──────── Supplied data ────────

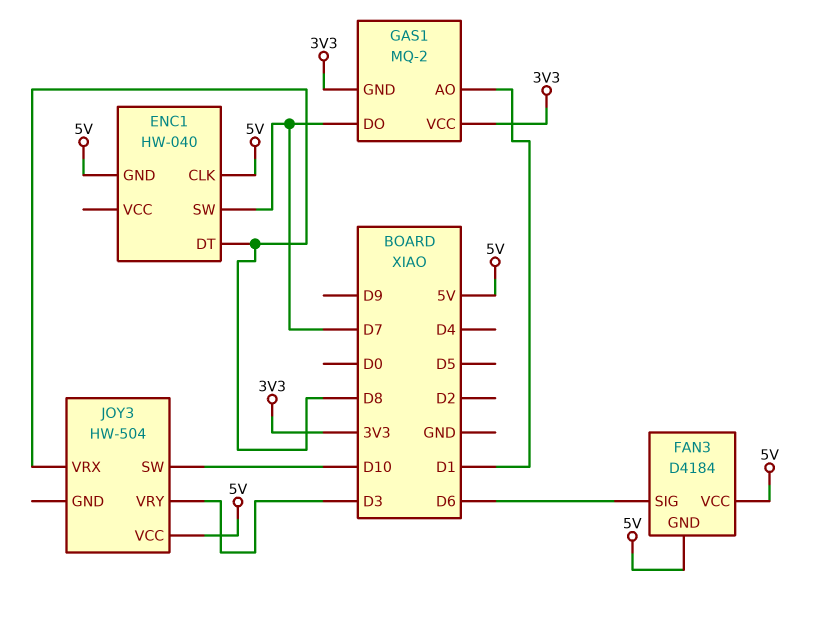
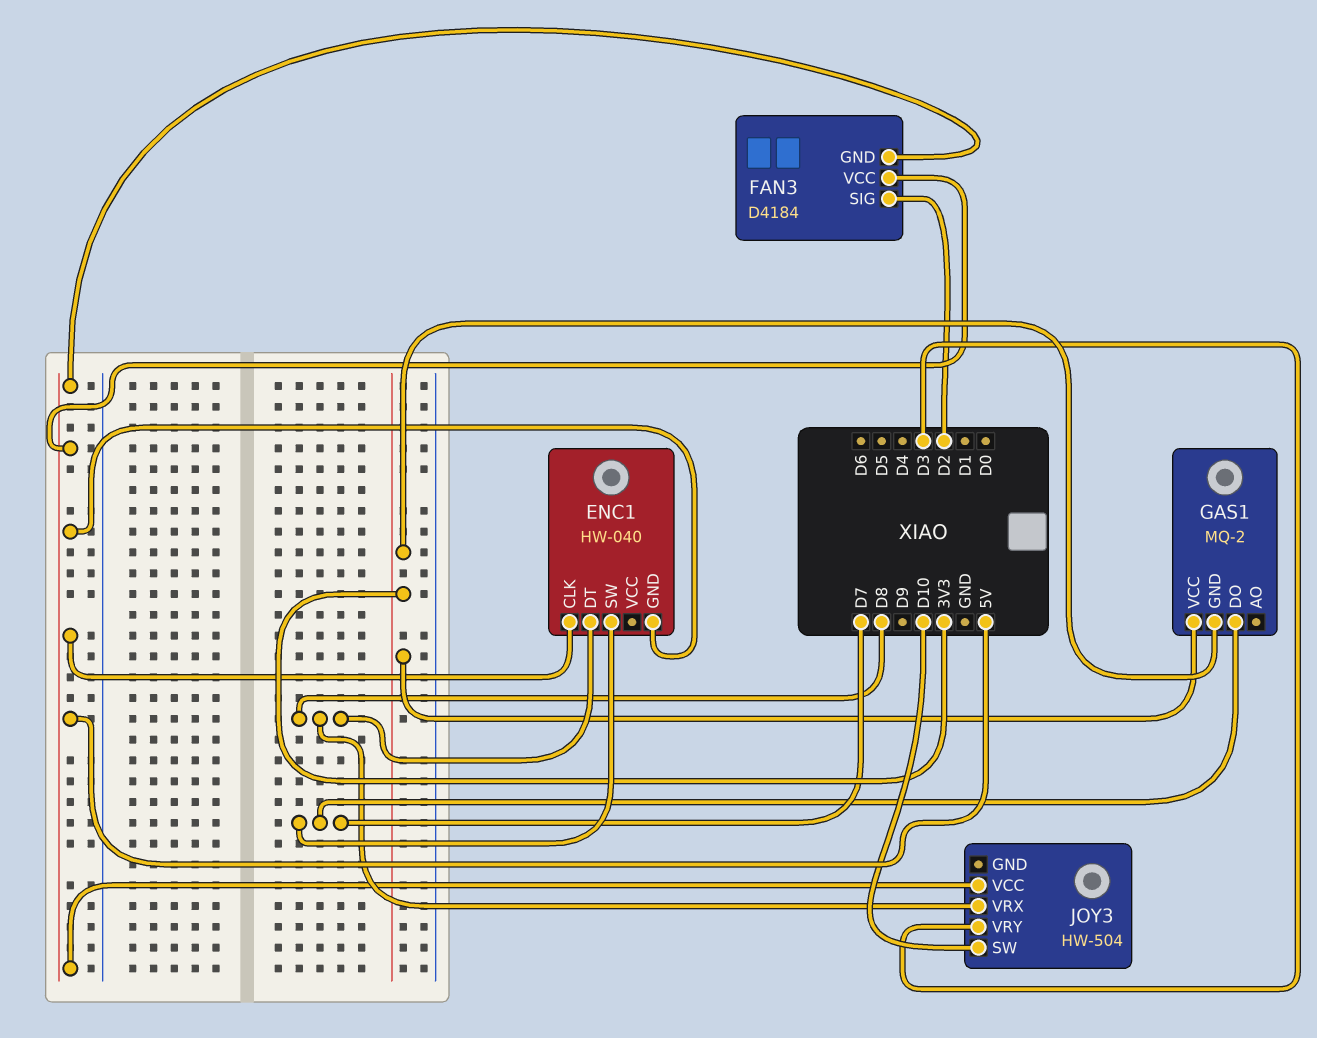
FAN3 pin SIG: D6 -> D2
GAS1 pin AO: D1 -> none

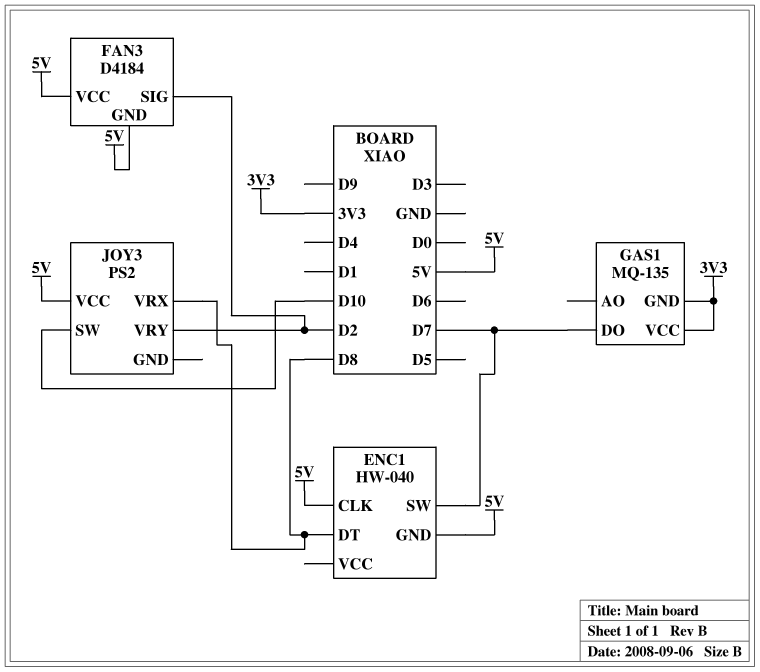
GAS1: MQ-2 -> MQ-135
JOY3: HW-504 -> PS2
JOY3 pin VRY: D3 -> D2

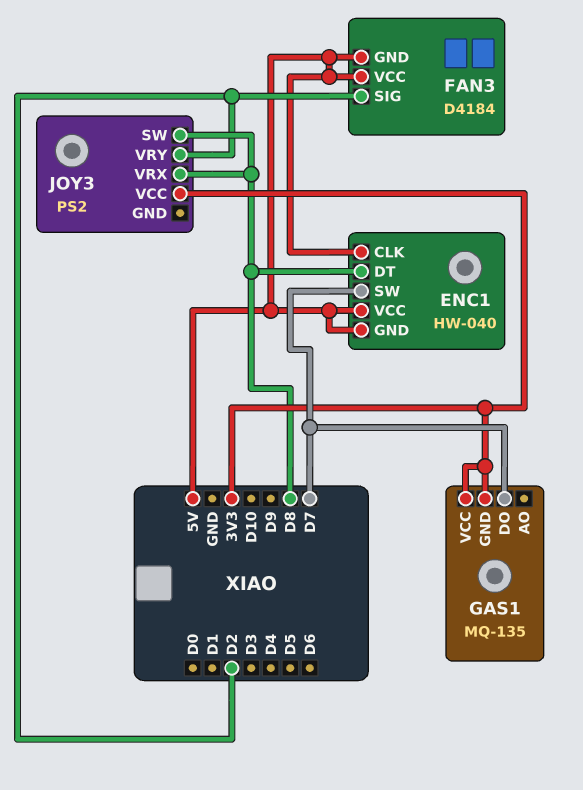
ENC1 pin VCC: none -> 5V
JOY3 pin SW: D10 -> D8
JOY3 pin VCC: 5V -> 3V3

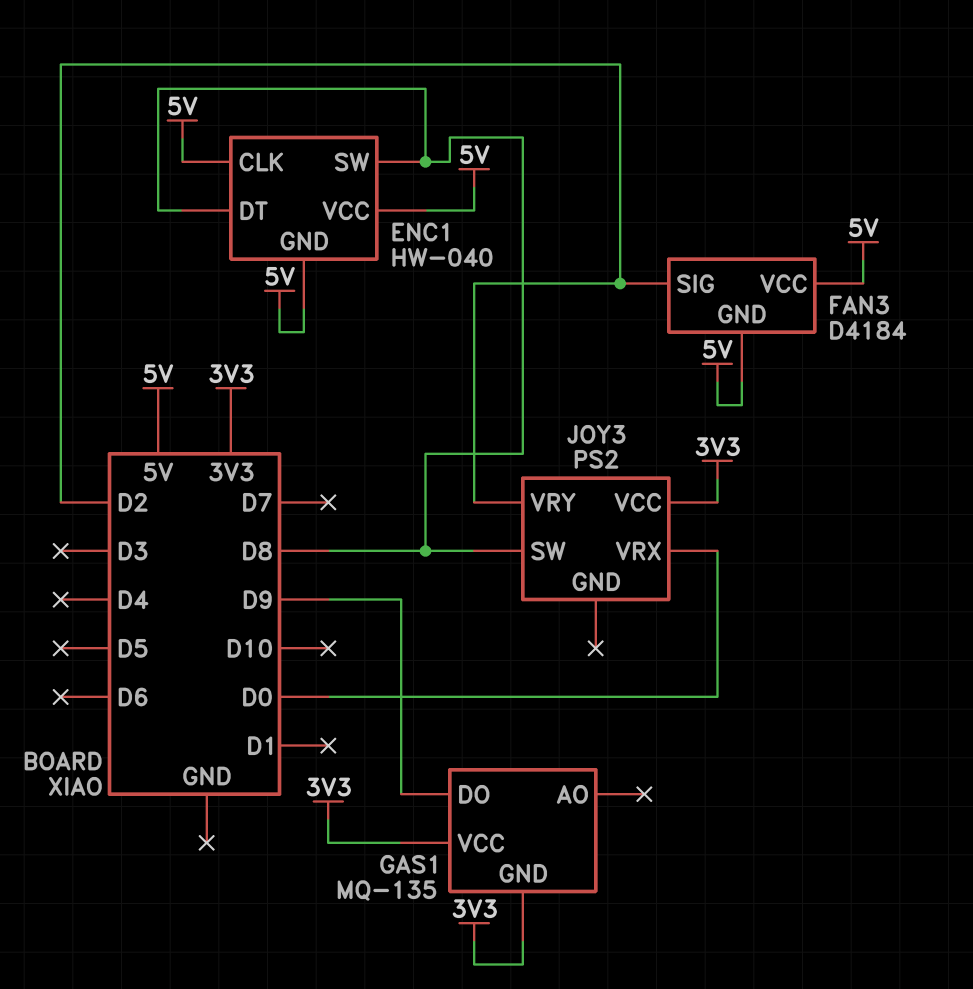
ENC1 pin SW: D7 -> D8
GAS1 pin DO: D7 -> D9
JOY3 pin VRX: D8 -> D0

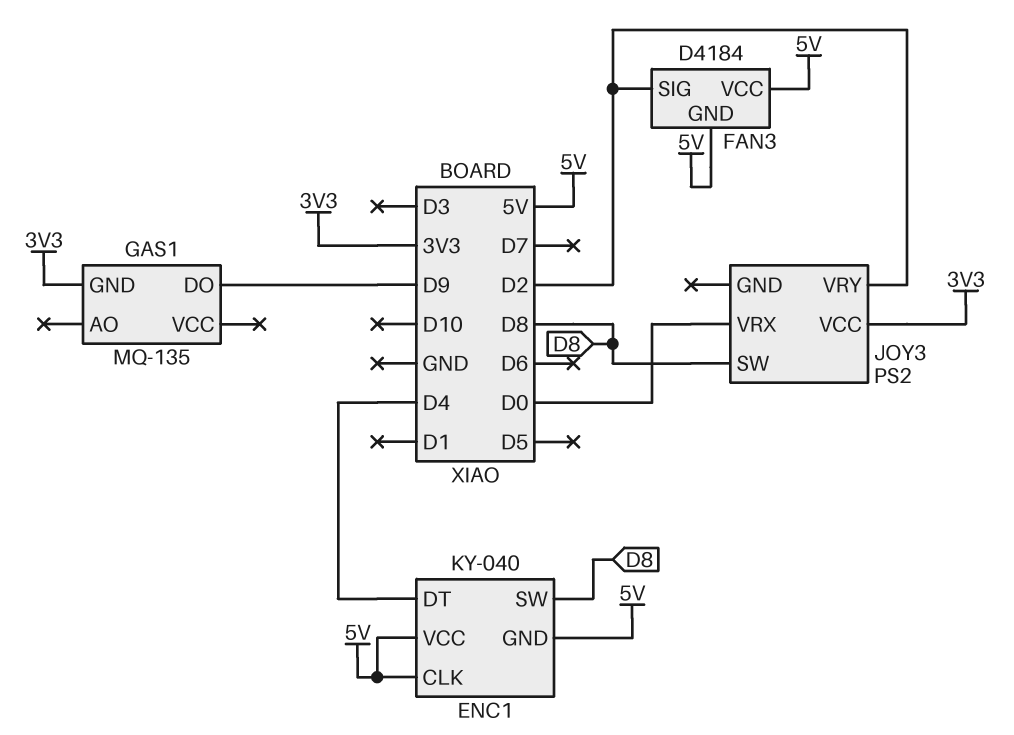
ENC1: HW-040 -> KY-040
ENC1 pin DT: D8 -> D4
GAS1 pin VCC: 3V3 -> none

────────

- _What is expected_: Your answer must be the entries repeated exactly, with no pictures.

- _Exercise response_:
FAN3 pin SIG: D6 -> D2
GAS1 pin AO: D1 -> none

GAS1: MQ-2 -> MQ-135
JOY3: HW-504 -> PS2
JOY3 pin VRY: D3 -> D2

ENC1 pin VCC: none -> 5V
JOY3 pin SW: D10 -> D8
JOY3 pin VCC: 5V -> 3V3

ENC1 pin SW: D7 -> D8
GAS1 pin DO: D7 -> D9
JOY3 pin VRX: D8 -> D0

ENC1: HW-040 -> KY-040
ENC1 pin DT: D8 -> D4
GAS1 pin VCC: 3V3 -> none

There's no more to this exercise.